▶ [ASSIGNED TASK]:
Reproduce the lines of the material exactly, excluding every image.

══ PROVIDED MATERIAL

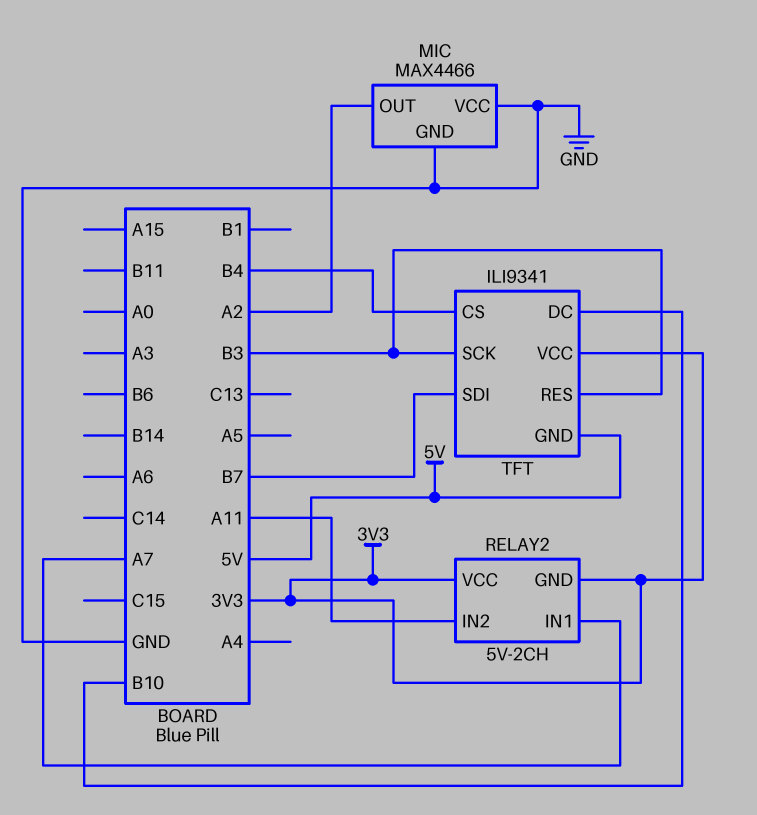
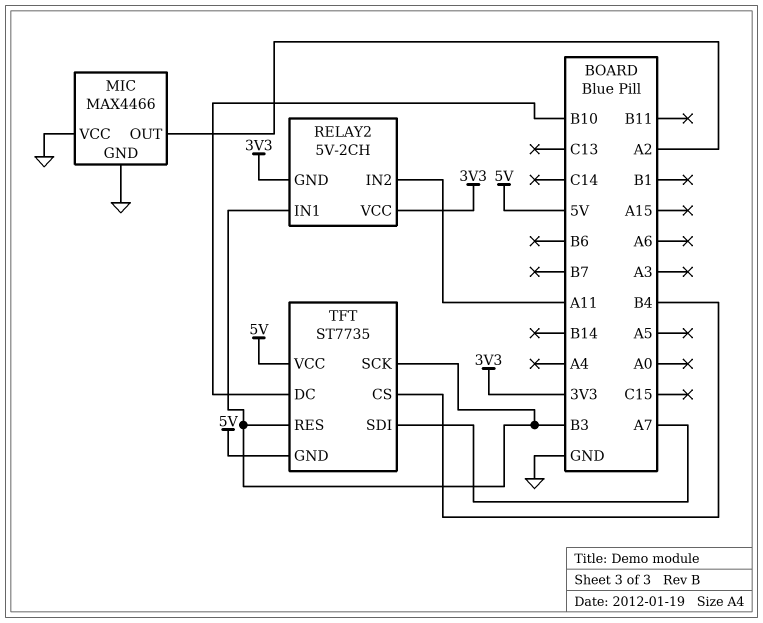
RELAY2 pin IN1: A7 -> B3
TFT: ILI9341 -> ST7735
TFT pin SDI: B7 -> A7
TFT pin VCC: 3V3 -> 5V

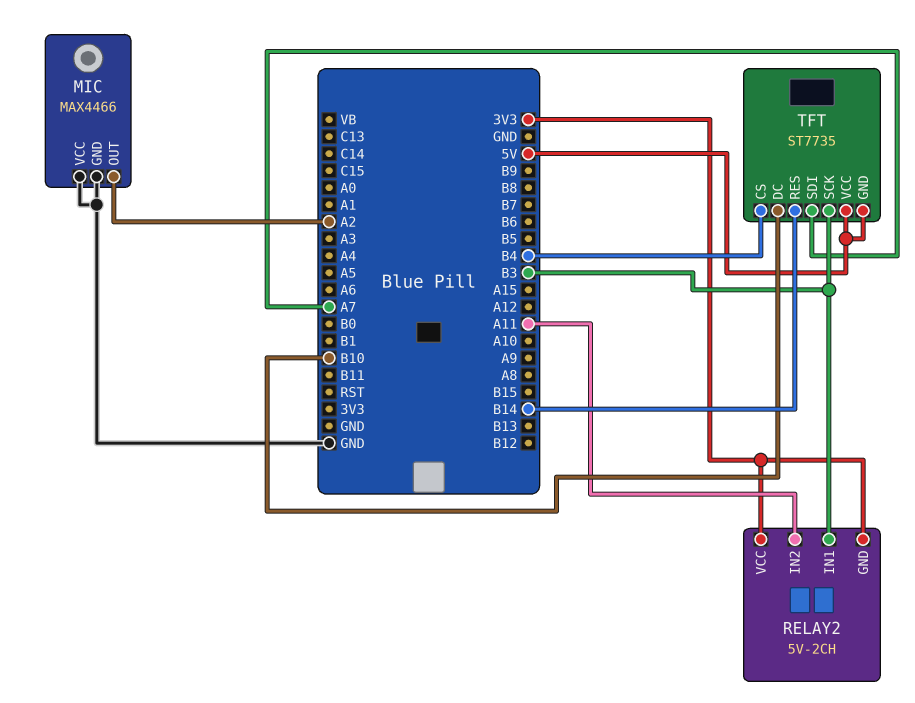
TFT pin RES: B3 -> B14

════

▶ [TASK RESPONSE]:
RELAY2 pin IN1: A7 -> B3
TFT: ILI9341 -> ST7735
TFT pin SDI: B7 -> A7
TFT pin VCC: 3V3 -> 5V

TFT pin RES: B3 -> B14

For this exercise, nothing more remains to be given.